··· Data for review ···

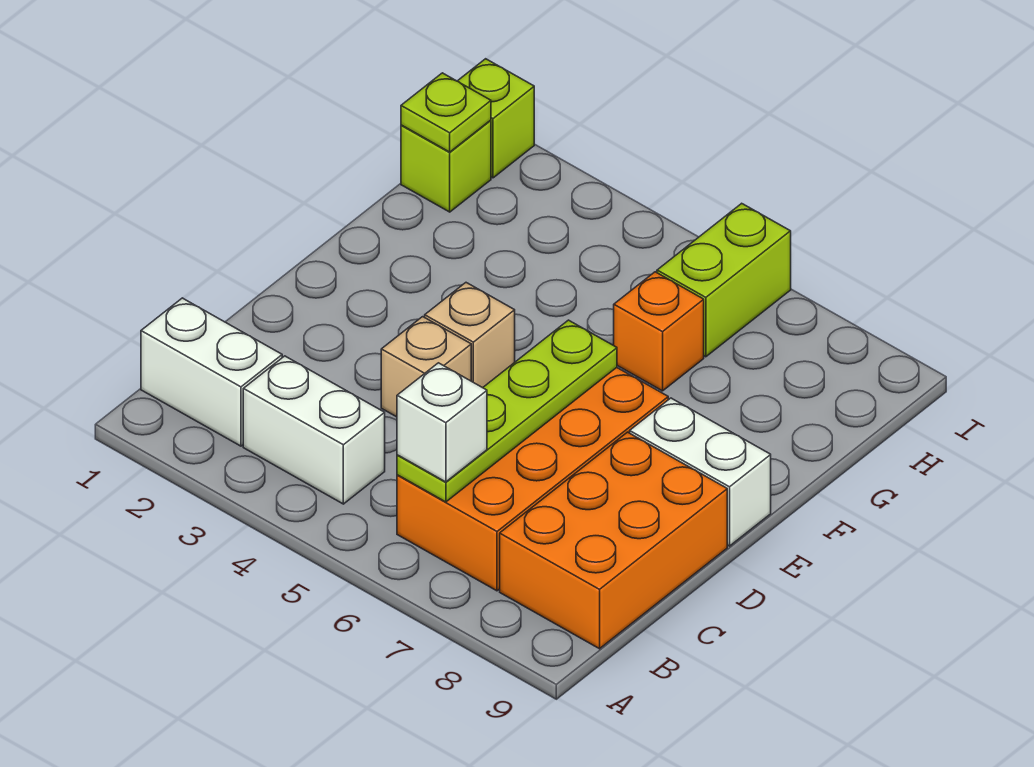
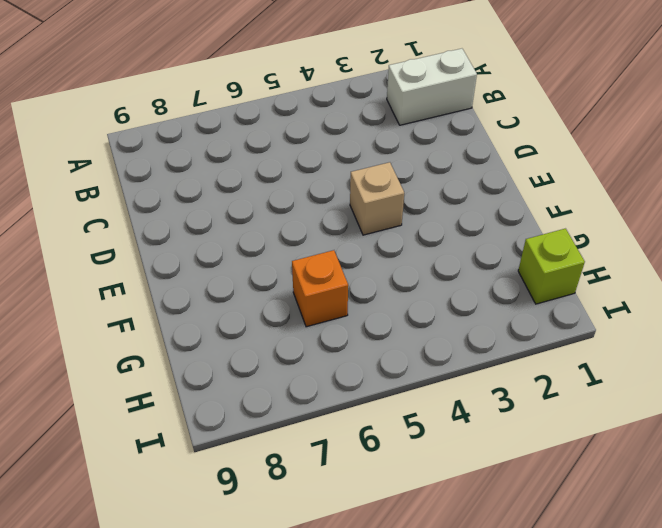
none -> white brick B3:B4 level 1
none -> orange brick B6:E7 level 1
none -> orange brick B8:D9 level 1

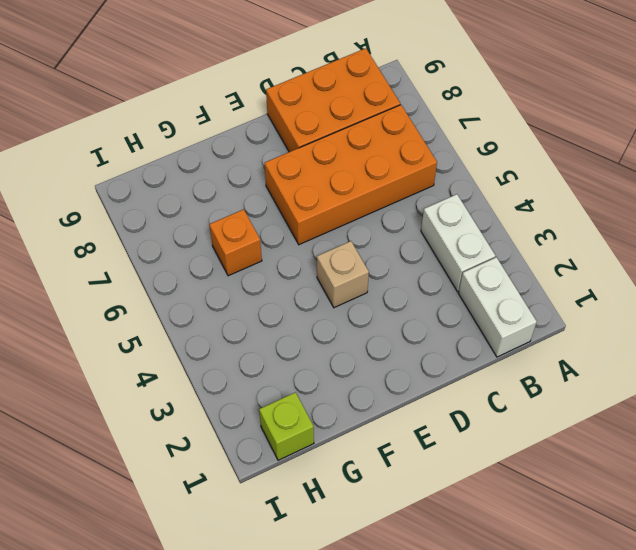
none -> tan brick D4 level 1
none -> white brick E8:E9 level 1
none -> lime brick H6:I6 level 1

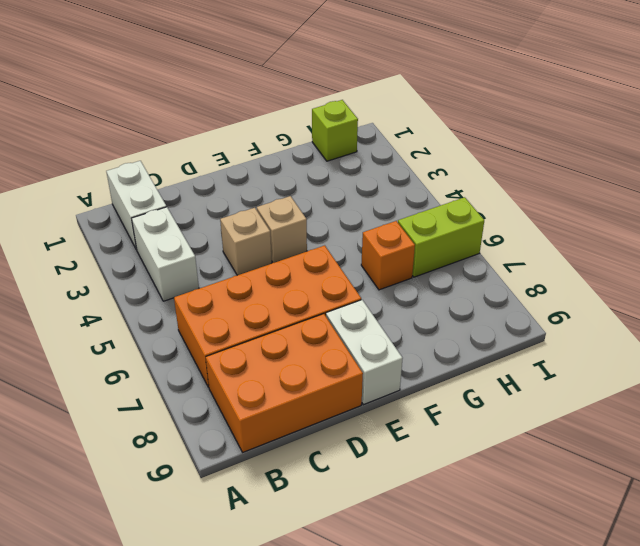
none -> lime brick I1 level 1
none -> lime plate B6:E6 level 2
none -> lime plate H1 level 2

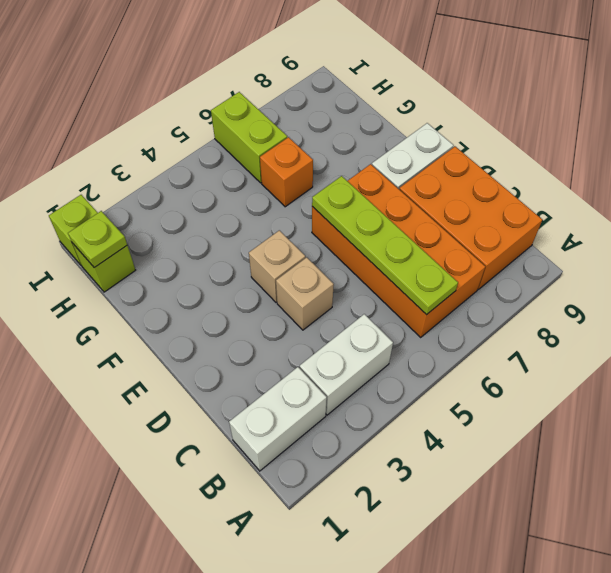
none -> white brick B6 level 3

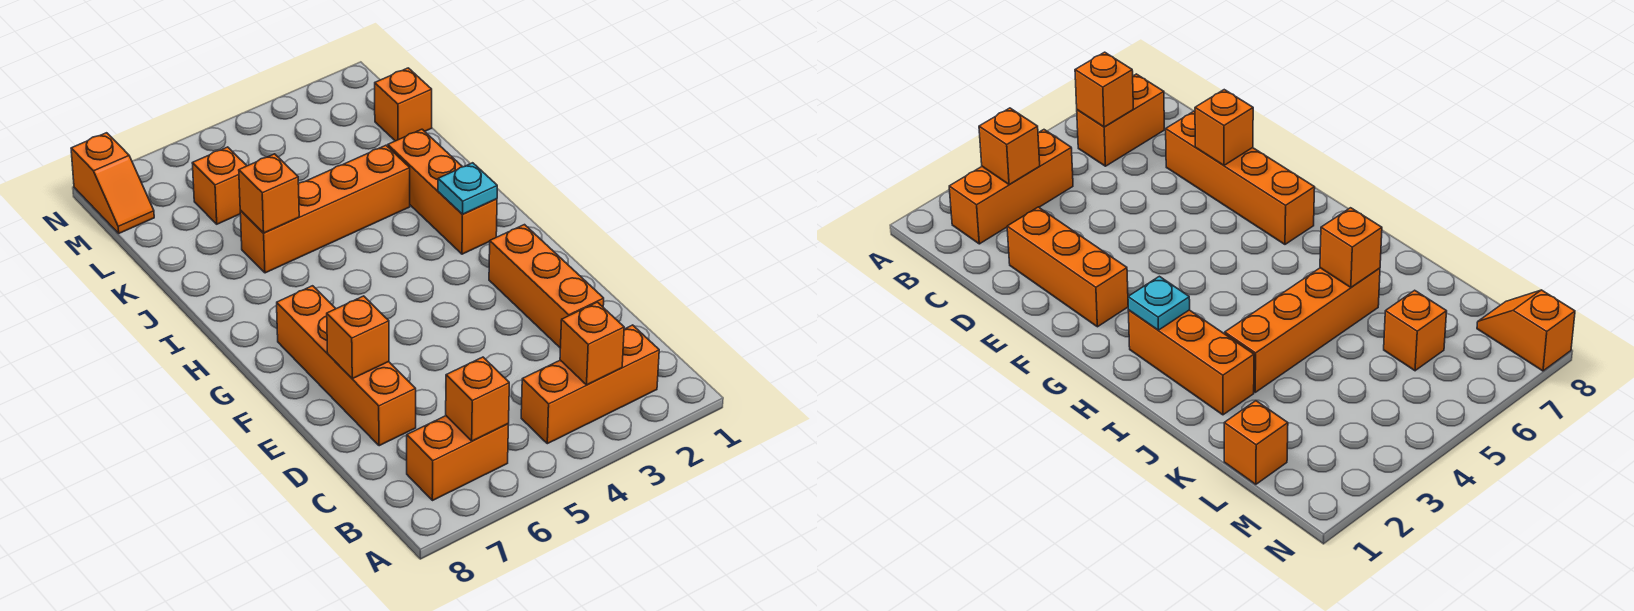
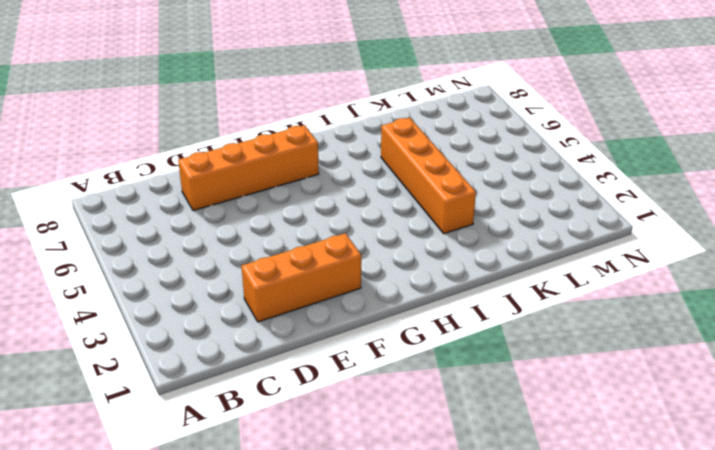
none -> orange brick B2:B4 level 1
none -> orange brick B6:B7 level 1
none -> orange brick H2:J2 level 1

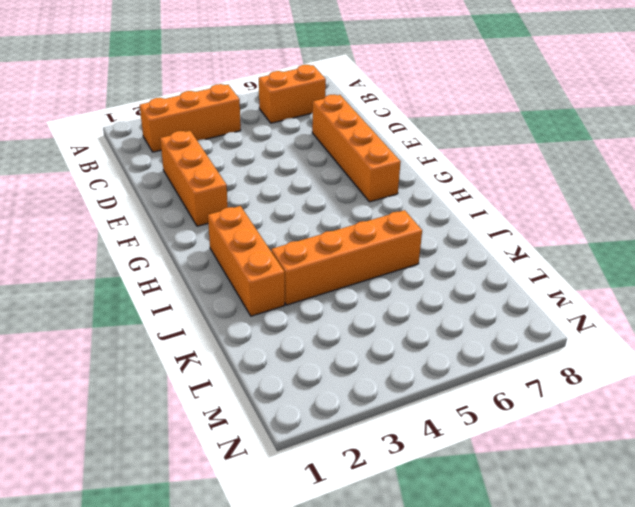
none -> orange brick L1 level 1
none -> orange brick L6 level 1
none -> orange slope M8:N8 level 1 top N

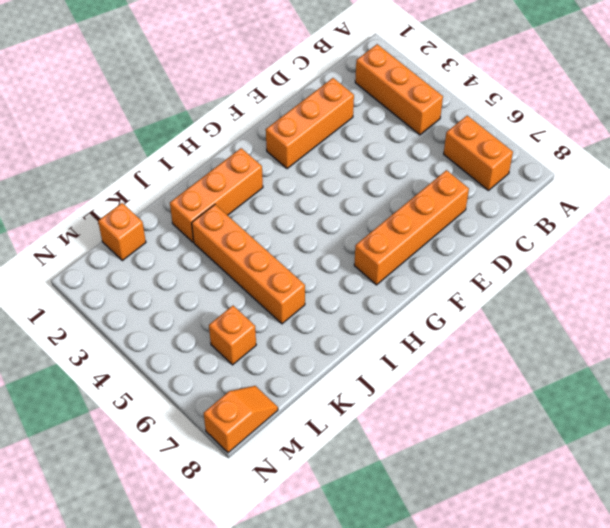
none -> orange brick B3 level 2
none -> orange brick B6 level 2
none -> orange brick E7 level 2

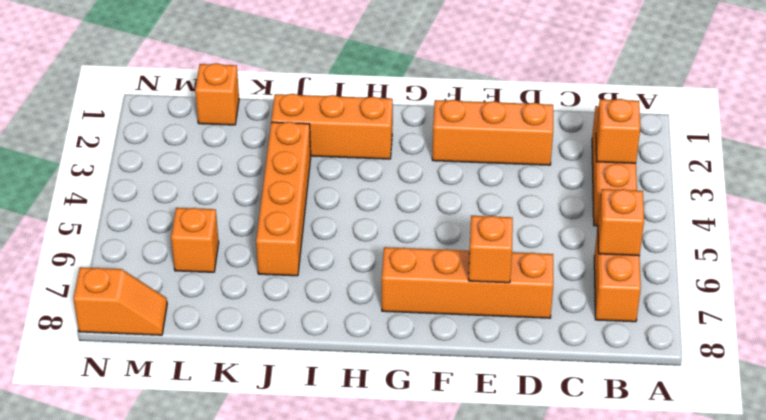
none -> cyan plate H2 level 2
none -> orange brick J6 level 2

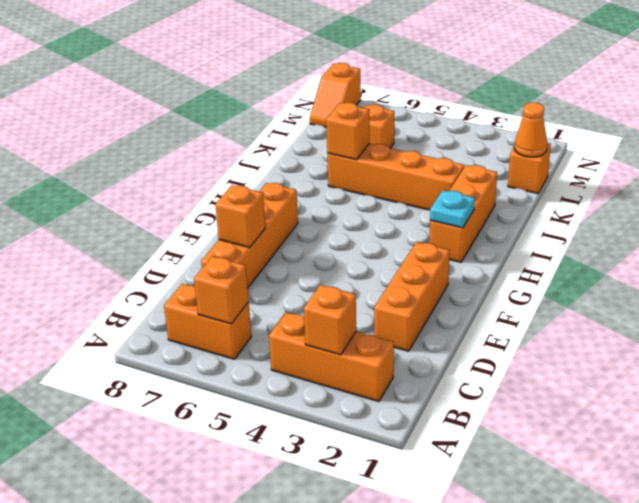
orange cone L1 level 2 -> none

···

◆ **How to complete this task**
Which lines above include the word "white"? Show each one.

◆ **Solution to this exercise**
none -> white brick B3:B4 level 1
none -> white brick E8:E9 level 1
none -> white brick B6 level 3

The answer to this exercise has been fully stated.